━━━ DATASET RECORDS
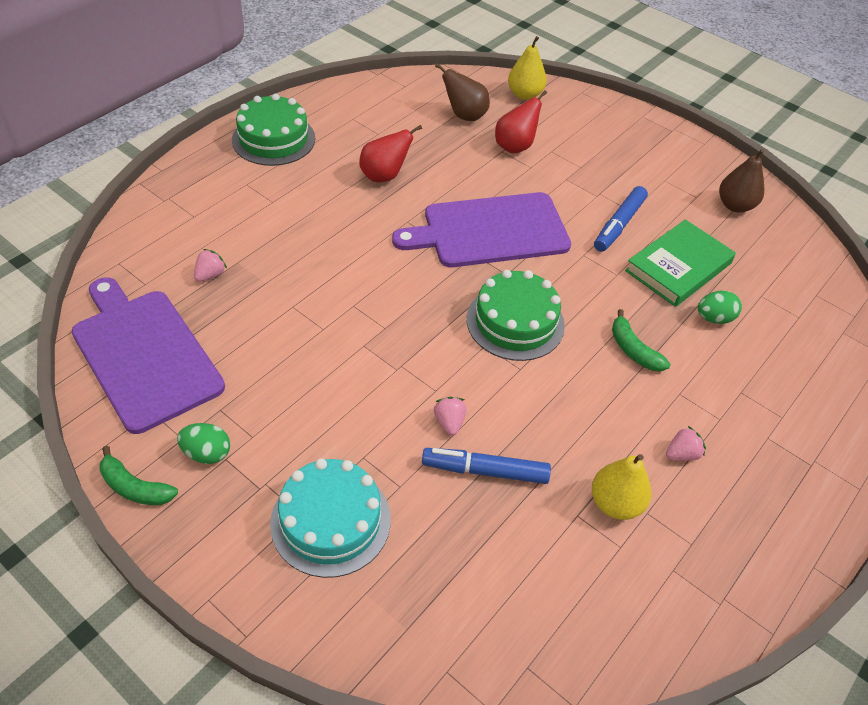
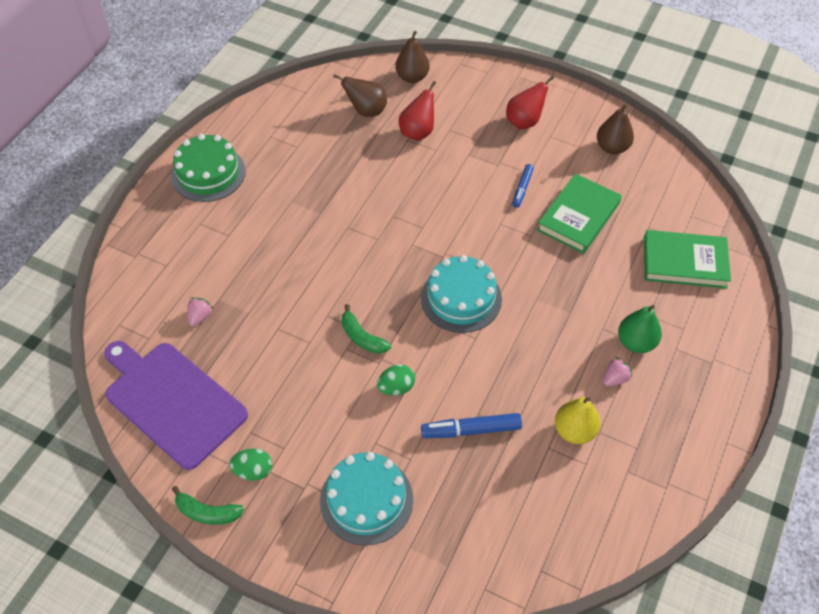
camera: 10 degrees left, 5 degrees up
(384, 176) = (315, 188): red pear -> red pear (524, 122)
(449, 422) = (433, 397): pink strawberry -> none
(490, 231) = (419, 219): purple cutting board -> none
(515, 322) = (461, 298): green cake -> turquoise cake
(524, 95) = (412, 77): yellow pear -> brown pear
(619, 225) = (522, 188): blue marker -> blue marker, size x0.64
(633, 350) = (559, 300): green banana -> green banana (362, 337)
(714, 318) = (616, 256): green egg -> green egg (396, 388)
(718, 418) = (636, 342): none -> green pear
(798, 343) = (684, 262): none -> green book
━━━━━━
TRY IT> Retype the records in full, exactly as given, and omit the pictures.

SOLUTION FOR THIS PROBLEM>
camera: 10 degrees left, 5 degrees up
(384, 176) = (315, 188): red pear -> red pear (524, 122)
(449, 422) = (433, 397): pink strawberry -> none
(490, 231) = (419, 219): purple cutting board -> none
(515, 322) = (461, 298): green cake -> turquoise cake
(524, 95) = (412, 77): yellow pear -> brown pear
(619, 225) = (522, 188): blue marker -> blue marker, size x0.64
(633, 350) = (559, 300): green banana -> green banana (362, 337)
(714, 318) = (616, 256): green egg -> green egg (396, 388)
(718, 418) = (636, 342): none -> green pear
(798, 343) = (684, 262): none -> green book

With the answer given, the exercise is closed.